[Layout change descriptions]
· · · ·
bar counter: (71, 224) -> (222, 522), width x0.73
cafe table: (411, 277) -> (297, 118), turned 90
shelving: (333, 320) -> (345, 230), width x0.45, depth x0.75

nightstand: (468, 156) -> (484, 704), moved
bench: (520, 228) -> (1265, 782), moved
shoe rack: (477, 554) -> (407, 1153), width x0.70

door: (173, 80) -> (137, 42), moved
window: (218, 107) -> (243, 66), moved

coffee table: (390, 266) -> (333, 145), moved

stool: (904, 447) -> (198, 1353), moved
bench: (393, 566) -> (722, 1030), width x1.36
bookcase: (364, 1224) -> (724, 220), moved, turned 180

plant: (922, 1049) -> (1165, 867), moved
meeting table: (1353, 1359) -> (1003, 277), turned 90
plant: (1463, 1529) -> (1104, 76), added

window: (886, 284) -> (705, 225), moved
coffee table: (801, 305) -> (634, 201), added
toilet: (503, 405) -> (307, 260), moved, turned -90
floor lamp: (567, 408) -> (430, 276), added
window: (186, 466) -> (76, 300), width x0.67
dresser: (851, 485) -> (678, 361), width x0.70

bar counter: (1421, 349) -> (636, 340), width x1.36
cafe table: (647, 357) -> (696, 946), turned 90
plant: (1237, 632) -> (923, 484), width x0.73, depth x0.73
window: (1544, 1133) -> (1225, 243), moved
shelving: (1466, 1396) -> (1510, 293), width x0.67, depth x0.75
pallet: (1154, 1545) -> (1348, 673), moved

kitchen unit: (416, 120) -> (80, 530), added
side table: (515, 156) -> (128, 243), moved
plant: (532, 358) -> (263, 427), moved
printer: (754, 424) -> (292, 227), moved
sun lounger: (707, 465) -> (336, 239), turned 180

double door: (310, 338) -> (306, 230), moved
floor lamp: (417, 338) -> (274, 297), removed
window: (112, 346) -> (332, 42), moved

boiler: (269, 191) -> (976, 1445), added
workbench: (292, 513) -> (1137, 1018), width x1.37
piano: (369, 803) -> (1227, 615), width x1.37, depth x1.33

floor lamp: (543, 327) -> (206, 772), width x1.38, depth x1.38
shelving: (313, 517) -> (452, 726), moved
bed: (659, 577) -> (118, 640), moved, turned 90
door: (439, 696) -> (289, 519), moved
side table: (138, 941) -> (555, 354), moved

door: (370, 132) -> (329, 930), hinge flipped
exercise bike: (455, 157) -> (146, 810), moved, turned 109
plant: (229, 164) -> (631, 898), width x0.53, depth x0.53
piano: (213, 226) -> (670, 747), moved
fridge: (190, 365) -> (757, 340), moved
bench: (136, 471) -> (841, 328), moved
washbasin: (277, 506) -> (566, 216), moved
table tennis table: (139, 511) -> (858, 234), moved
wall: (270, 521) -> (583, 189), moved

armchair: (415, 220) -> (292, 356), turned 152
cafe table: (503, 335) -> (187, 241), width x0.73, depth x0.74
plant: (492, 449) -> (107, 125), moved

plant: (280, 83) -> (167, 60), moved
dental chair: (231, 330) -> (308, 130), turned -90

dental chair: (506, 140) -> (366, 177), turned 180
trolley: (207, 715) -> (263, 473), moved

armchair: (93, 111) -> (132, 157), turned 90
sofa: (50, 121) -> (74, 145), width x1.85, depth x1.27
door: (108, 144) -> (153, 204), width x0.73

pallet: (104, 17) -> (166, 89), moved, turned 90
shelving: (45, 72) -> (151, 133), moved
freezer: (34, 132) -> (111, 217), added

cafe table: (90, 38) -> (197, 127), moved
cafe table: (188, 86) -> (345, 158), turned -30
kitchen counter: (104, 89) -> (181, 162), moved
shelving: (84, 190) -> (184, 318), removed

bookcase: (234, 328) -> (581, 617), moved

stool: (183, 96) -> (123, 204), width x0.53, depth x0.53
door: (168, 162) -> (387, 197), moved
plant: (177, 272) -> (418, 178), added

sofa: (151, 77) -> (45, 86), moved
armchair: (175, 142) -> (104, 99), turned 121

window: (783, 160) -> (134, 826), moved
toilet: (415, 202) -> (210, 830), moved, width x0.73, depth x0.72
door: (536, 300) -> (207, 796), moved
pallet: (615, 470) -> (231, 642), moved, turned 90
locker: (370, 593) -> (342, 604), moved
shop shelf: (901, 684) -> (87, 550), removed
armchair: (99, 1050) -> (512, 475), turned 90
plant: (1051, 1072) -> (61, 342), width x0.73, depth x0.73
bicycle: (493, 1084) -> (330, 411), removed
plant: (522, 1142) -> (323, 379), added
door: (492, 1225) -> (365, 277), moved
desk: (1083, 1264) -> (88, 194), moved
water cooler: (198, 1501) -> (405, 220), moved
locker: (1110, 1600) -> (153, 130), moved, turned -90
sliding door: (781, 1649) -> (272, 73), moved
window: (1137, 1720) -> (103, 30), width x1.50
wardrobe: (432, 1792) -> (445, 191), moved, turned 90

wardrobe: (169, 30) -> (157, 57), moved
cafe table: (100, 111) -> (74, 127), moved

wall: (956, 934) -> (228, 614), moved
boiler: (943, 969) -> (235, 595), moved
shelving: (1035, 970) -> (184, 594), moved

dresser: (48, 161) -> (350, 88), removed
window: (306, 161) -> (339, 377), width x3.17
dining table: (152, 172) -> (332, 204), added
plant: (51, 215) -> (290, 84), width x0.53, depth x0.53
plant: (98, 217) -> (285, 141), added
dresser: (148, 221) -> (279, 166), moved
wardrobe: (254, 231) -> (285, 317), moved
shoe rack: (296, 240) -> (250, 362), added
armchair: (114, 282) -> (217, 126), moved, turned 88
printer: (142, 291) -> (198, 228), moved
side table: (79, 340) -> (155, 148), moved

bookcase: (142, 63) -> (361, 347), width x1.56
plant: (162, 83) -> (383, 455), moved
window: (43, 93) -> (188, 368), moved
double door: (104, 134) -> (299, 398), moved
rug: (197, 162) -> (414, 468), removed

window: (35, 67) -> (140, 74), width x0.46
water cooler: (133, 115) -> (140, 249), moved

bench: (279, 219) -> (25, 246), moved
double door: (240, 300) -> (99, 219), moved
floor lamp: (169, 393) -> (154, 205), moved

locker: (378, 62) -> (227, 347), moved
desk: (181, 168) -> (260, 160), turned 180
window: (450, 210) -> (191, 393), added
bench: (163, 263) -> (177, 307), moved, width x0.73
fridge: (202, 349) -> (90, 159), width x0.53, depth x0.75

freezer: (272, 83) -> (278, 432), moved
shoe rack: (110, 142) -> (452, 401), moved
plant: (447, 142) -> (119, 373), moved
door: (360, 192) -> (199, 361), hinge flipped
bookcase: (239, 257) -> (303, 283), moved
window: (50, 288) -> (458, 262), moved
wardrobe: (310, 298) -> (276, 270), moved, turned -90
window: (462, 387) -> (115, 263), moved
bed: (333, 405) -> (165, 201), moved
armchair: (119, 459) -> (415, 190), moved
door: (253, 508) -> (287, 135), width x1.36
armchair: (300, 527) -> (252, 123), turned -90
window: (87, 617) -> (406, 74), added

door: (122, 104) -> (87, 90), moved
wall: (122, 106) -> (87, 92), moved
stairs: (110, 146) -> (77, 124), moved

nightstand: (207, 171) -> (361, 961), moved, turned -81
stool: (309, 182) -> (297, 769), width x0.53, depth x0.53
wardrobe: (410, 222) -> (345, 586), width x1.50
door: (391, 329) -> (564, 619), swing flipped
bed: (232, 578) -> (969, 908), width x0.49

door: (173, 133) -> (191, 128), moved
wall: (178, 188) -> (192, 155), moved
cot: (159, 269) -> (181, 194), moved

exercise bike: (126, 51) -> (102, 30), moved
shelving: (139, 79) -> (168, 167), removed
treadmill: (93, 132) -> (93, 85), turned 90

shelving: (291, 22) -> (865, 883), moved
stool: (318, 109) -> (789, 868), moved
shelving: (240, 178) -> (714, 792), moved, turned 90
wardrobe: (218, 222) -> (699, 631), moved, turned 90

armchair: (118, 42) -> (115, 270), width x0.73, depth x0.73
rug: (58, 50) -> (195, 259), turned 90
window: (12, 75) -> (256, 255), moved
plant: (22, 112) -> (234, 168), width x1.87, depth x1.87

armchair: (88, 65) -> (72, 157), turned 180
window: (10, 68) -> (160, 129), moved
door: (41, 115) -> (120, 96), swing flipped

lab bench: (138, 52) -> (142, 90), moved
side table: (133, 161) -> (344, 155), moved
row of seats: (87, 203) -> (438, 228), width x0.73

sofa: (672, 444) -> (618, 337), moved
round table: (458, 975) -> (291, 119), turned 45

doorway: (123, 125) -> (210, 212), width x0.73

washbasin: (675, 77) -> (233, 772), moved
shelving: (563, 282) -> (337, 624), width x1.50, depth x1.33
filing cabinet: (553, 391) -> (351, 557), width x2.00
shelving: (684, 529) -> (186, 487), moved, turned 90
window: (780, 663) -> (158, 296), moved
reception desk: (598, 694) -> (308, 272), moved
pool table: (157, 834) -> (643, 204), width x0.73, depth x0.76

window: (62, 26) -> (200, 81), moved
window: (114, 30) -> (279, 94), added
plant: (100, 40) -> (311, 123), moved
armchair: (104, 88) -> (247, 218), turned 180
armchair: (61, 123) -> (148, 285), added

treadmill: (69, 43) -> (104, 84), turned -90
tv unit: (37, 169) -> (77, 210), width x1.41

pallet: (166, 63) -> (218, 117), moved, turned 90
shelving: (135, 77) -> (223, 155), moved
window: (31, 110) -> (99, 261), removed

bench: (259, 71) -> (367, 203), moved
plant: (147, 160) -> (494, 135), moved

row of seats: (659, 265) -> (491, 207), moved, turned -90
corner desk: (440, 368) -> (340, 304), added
· · · ·
Within the data above, how many lines include the string "printer"? Only the number is required.

Solution to the problem:
2